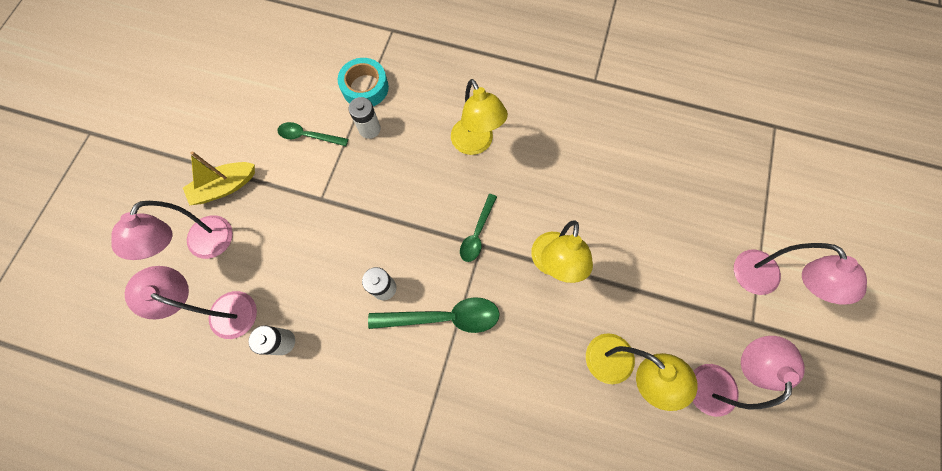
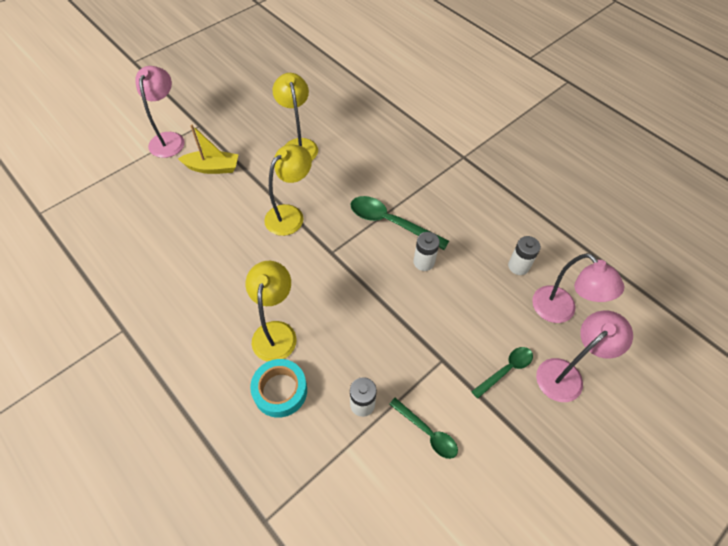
camera: 150 degrees left, 15 degrees down
(225, 187) = (532, 423): yellow boat -> yellow boat (212, 168)
(365, 87) = (340, 457): turquoise tape -> turquoise tape (280, 390)
(477, 233) = (328, 262): green spoon -> green spoon (506, 370)
(714, 378) = (249, 115): pink lamp -> none

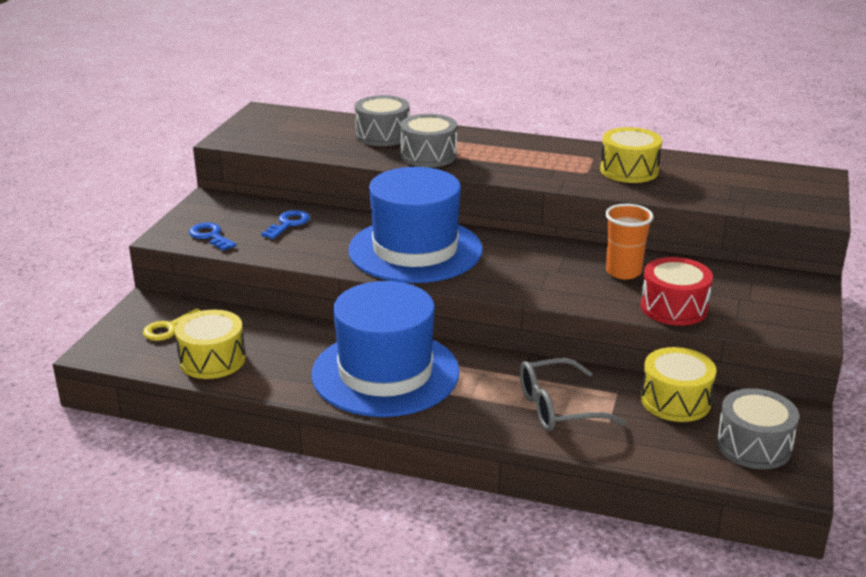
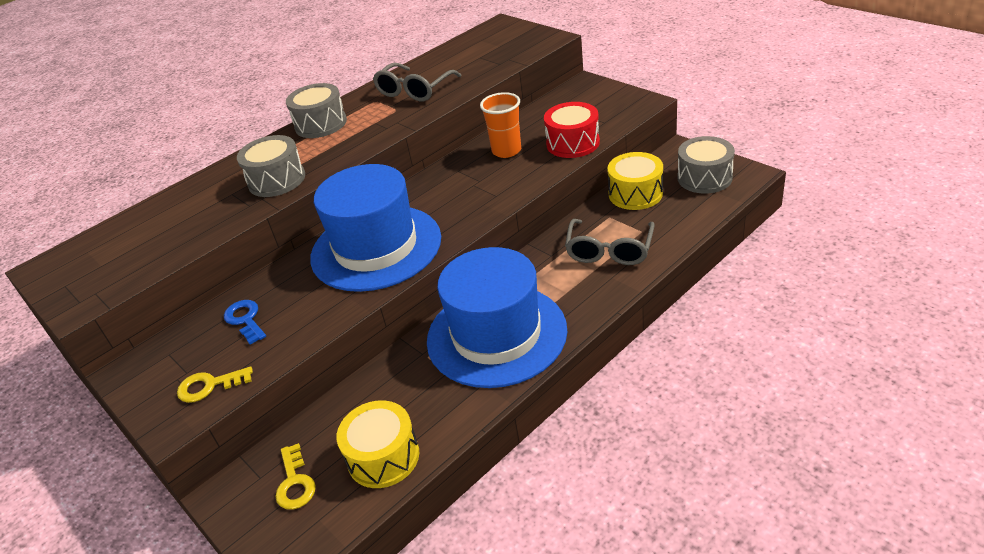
camera: 55 degrees left, 10 degrees up
(210, 236) = (209, 386): blue key -> yellow key
(382, 135) = (203, 198): grey drum -> grey drum (321, 124)
(629, 170) = (414, 90): yellow drum -> grey glasses

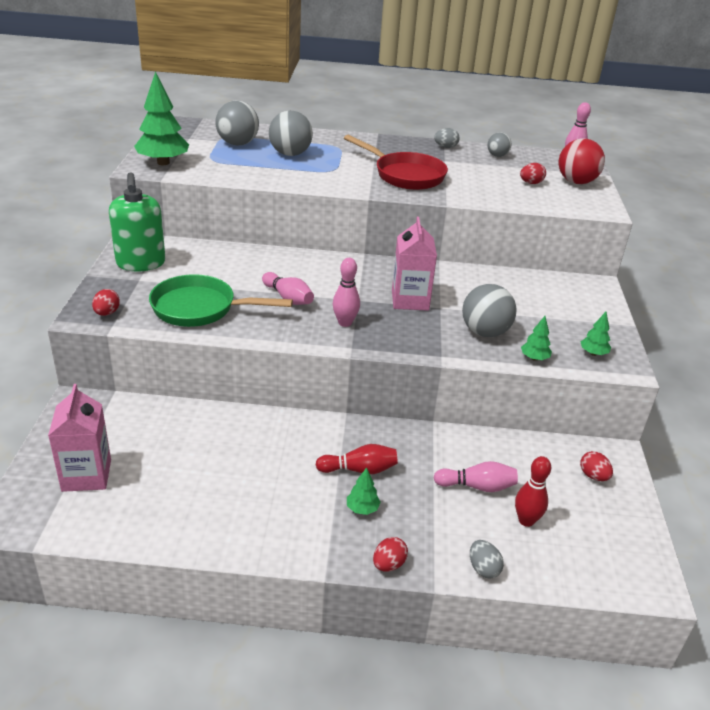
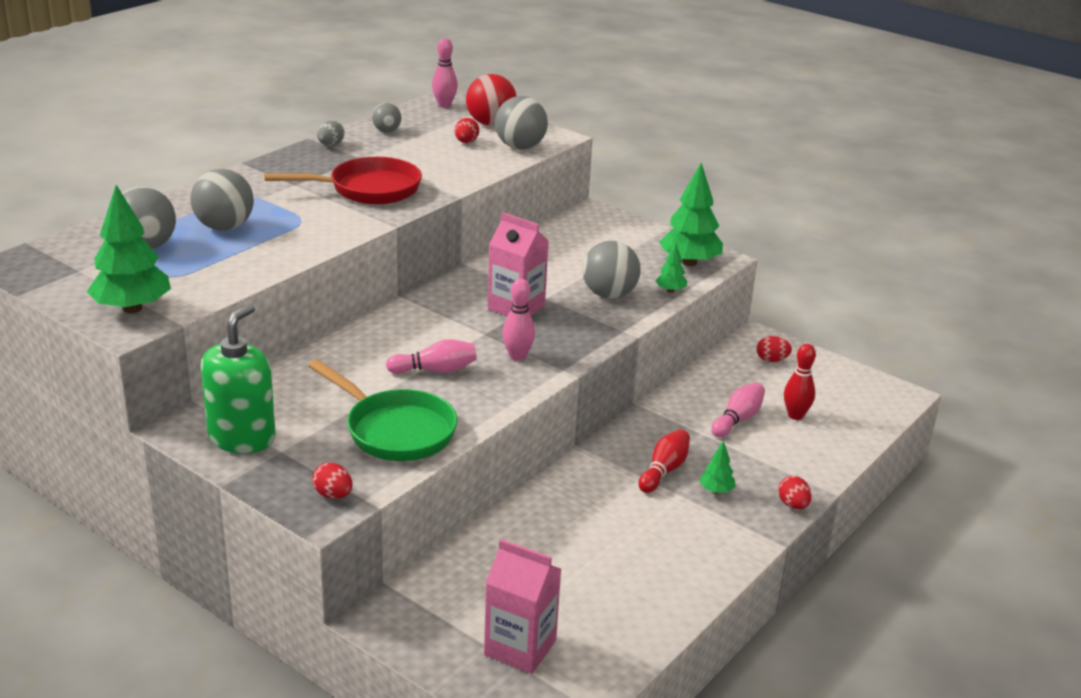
camera: 55 degrees left, 5 degrees down
(141, 263) = (242, 438): green soap dispenser -> green soap dispenser turned 90 degrees counterclockwise
(200, 308) = (395, 430): green pan -> green pan turned 90 degrees counterclockwise
(483, 569) = (831, 460): grey egg -> none
(560, 202) = (520, 147): none -> grey ball
(593, 353) = (689, 262): green tree -> green tree, size x2.08

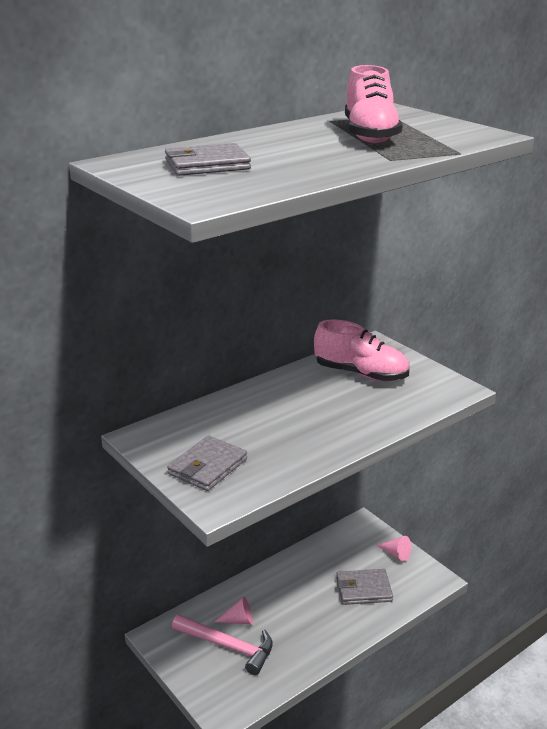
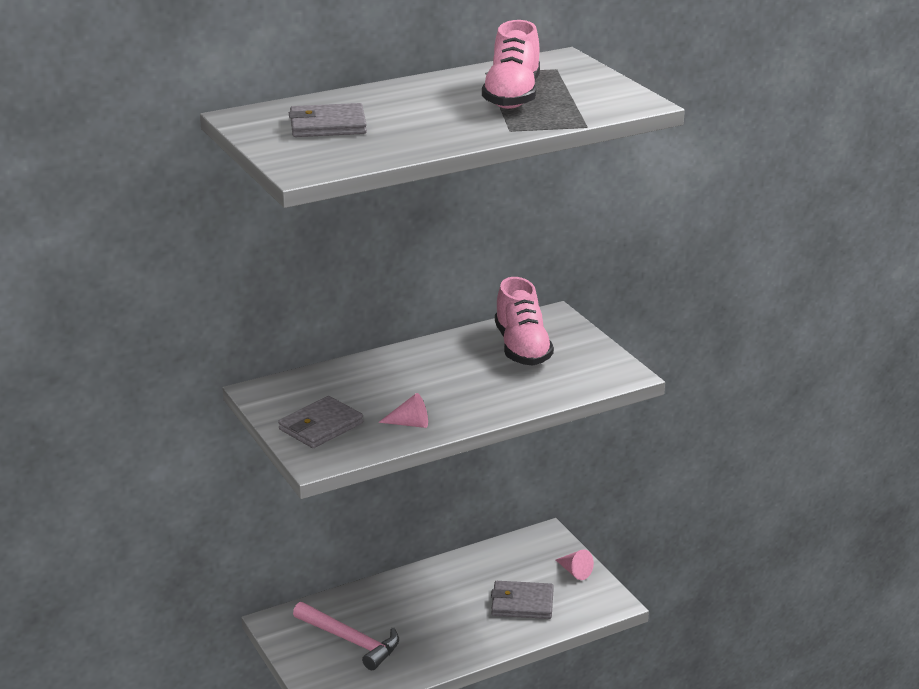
camera: 10 degrees right, 0 degrees up
(239, 620) = (370, 617): pink cone -> pink cone (409, 424)
(361, 374) = (522, 348): pink shoe -> pink shoe turned 45 degrees clockwise

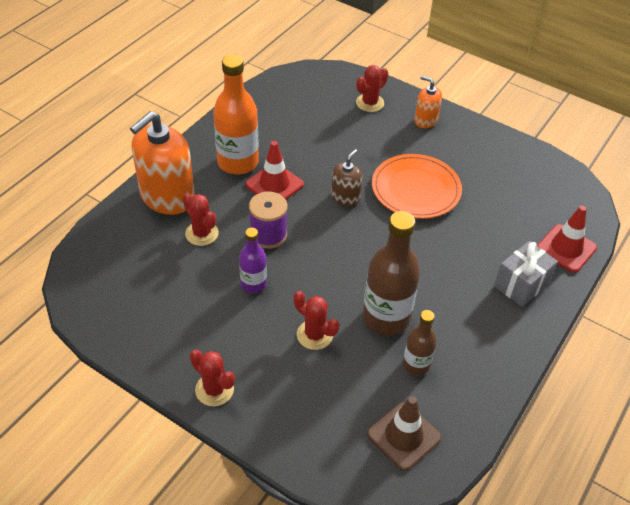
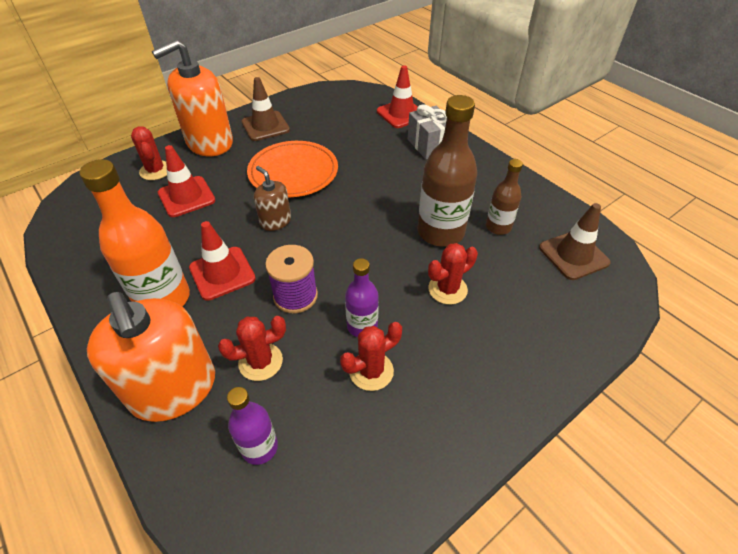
camera: 70 degrees left, 0 degrees up
(137, 254) = (259, 447): none -> purple bottle
(214, 389) = (503, 397): red cactus -> red cactus (371, 371)
(348, 133) = (186, 197): none -> red traffic cone
(425, 120) = (209, 143): orange soap dispenser -> orange soap dispenser, size x1.97
(473, 148) = (265, 126): none -> brown traffic cone

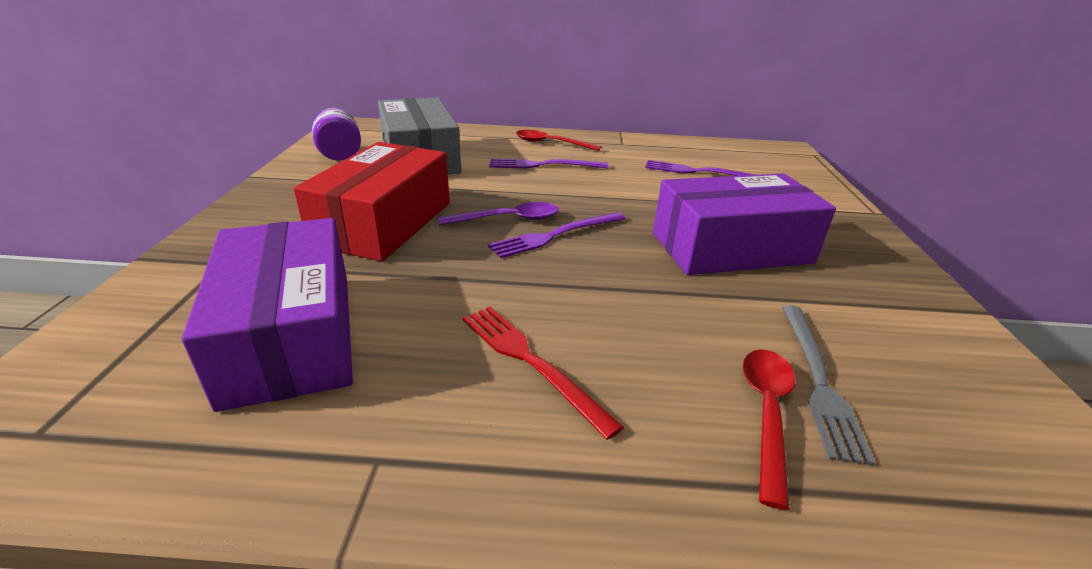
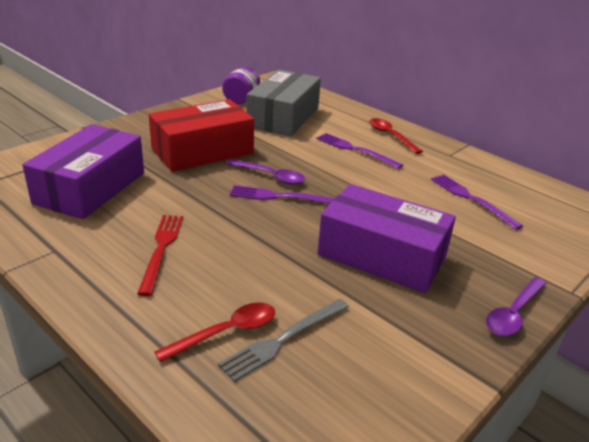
camera: 40 degrees right, 0 degrees up
(883, 247) = (513, 314): none -> purple spoon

ACTIVITY ->
Within the material above, find the lines that contain the word "dispenser"; copy them.

SOLUTION TO THIS TASK ->
(141, 263) = (242, 438): green soap dispenser -> green soap dispenser turned 90 degrees counterclockwise
(425, 120) = (209, 143): orange soap dispenser -> orange soap dispenser, size x1.97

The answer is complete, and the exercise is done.